▶ **Prompt**:
In your reply, restate all of the records below word for word.

▶ **Extracted data**:
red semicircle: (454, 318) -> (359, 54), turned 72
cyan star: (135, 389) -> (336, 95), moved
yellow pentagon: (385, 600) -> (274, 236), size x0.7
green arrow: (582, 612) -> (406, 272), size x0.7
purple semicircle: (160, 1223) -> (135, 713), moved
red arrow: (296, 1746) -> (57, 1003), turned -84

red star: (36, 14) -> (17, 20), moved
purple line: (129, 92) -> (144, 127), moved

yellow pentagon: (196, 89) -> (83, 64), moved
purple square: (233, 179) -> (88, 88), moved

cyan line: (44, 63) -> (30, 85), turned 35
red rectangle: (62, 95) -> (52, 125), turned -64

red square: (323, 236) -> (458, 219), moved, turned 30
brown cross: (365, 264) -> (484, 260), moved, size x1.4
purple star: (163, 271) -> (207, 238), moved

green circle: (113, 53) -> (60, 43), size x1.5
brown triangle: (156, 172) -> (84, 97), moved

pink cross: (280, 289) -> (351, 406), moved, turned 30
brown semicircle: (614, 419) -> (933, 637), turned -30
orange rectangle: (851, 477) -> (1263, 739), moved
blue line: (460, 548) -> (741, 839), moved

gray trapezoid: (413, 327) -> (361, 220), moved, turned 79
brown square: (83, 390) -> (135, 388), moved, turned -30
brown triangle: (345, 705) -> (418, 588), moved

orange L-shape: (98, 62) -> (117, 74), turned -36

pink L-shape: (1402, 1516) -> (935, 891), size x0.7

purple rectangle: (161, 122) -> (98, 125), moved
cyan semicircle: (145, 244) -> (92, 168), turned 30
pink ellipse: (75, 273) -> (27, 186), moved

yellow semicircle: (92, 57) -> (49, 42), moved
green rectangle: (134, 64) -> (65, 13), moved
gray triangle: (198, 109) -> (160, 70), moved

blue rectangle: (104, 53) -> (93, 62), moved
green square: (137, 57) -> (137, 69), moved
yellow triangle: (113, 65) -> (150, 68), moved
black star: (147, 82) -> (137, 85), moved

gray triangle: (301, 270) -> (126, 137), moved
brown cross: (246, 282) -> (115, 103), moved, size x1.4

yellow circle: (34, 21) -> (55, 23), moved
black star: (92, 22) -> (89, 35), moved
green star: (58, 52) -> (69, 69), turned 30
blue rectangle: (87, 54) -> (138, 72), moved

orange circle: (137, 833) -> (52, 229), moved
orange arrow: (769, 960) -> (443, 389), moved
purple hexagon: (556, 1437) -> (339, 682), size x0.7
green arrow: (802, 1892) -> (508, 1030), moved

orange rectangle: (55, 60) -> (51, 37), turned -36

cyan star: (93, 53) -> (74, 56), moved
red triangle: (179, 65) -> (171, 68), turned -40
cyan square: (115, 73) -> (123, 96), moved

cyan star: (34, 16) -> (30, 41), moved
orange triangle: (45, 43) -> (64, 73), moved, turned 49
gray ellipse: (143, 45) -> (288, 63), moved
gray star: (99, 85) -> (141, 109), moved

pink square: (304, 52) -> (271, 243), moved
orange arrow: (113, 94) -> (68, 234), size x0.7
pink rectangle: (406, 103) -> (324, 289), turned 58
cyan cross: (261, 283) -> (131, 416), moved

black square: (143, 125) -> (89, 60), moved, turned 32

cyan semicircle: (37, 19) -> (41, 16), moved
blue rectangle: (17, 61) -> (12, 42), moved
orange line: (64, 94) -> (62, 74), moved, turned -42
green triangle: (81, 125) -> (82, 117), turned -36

▶ **Reply**:
red semicircle: (454, 318) -> (359, 54), turned 72
cyan star: (135, 389) -> (336, 95), moved
yellow pentagon: (385, 600) -> (274, 236), size x0.7
green arrow: (582, 612) -> (406, 272), size x0.7
purple semicircle: (160, 1223) -> (135, 713), moved
red arrow: (296, 1746) -> (57, 1003), turned -84

red star: (36, 14) -> (17, 20), moved
purple line: (129, 92) -> (144, 127), moved

yellow pentagon: (196, 89) -> (83, 64), moved
purple square: (233, 179) -> (88, 88), moved

cyan line: (44, 63) -> (30, 85), turned 35
red rectangle: (62, 95) -> (52, 125), turned -64

red square: (323, 236) -> (458, 219), moved, turned 30
brown cross: (365, 264) -> (484, 260), moved, size x1.4
purple star: (163, 271) -> (207, 238), moved

green circle: (113, 53) -> (60, 43), size x1.5
brown triangle: (156, 172) -> (84, 97), moved

pink cross: (280, 289) -> (351, 406), moved, turned 30
brown semicircle: (614, 419) -> (933, 637), turned -30
orange rectangle: (851, 477) -> (1263, 739), moved
blue line: (460, 548) -> (741, 839), moved

gray trapezoid: (413, 327) -> (361, 220), moved, turned 79
brown square: (83, 390) -> (135, 388), moved, turned -30
brown triangle: (345, 705) -> (418, 588), moved

orange L-shape: (98, 62) -> (117, 74), turned -36

pink L-shape: (1402, 1516) -> (935, 891), size x0.7

purple rectangle: (161, 122) -> (98, 125), moved
cyan semicircle: (145, 244) -> (92, 168), turned 30
pink ellipse: (75, 273) -> (27, 186), moved

yellow semicircle: (92, 57) -> (49, 42), moved
green rectangle: (134, 64) -> (65, 13), moved
gray triangle: (198, 109) -> (160, 70), moved

blue rectangle: (104, 53) -> (93, 62), moved
green square: (137, 57) -> (137, 69), moved
yellow triangle: (113, 65) -> (150, 68), moved
black star: (147, 82) -> (137, 85), moved

gray triangle: (301, 270) -> (126, 137), moved
brown cross: (246, 282) -> (115, 103), moved, size x1.4

yellow circle: (34, 21) -> (55, 23), moved
black star: (92, 22) -> (89, 35), moved
green star: (58, 52) -> (69, 69), turned 30
blue rectangle: (87, 54) -> (138, 72), moved

orange circle: (137, 833) -> (52, 229), moved
orange arrow: (769, 960) -> (443, 389), moved
purple hexagon: (556, 1437) -> (339, 682), size x0.7
green arrow: (802, 1892) -> (508, 1030), moved

orange rectangle: (55, 60) -> (51, 37), turned -36

cyan star: (93, 53) -> (74, 56), moved
red triangle: (179, 65) -> (171, 68), turned -40
cyan square: (115, 73) -> (123, 96), moved

cyan star: (34, 16) -> (30, 41), moved
orange triangle: (45, 43) -> (64, 73), moved, turned 49
gray ellipse: (143, 45) -> (288, 63), moved
gray star: (99, 85) -> (141, 109), moved

pink square: (304, 52) -> (271, 243), moved
orange arrow: (113, 94) -> (68, 234), size x0.7
pink rectangle: (406, 103) -> (324, 289), turned 58
cyan cross: (261, 283) -> (131, 416), moved

black square: (143, 125) -> (89, 60), moved, turned 32

cyan semicircle: (37, 19) -> (41, 16), moved
blue rectangle: (17, 61) -> (12, 42), moved
orange line: (64, 94) -> (62, 74), moved, turned -42
green triangle: (81, 125) -> (82, 117), turned -36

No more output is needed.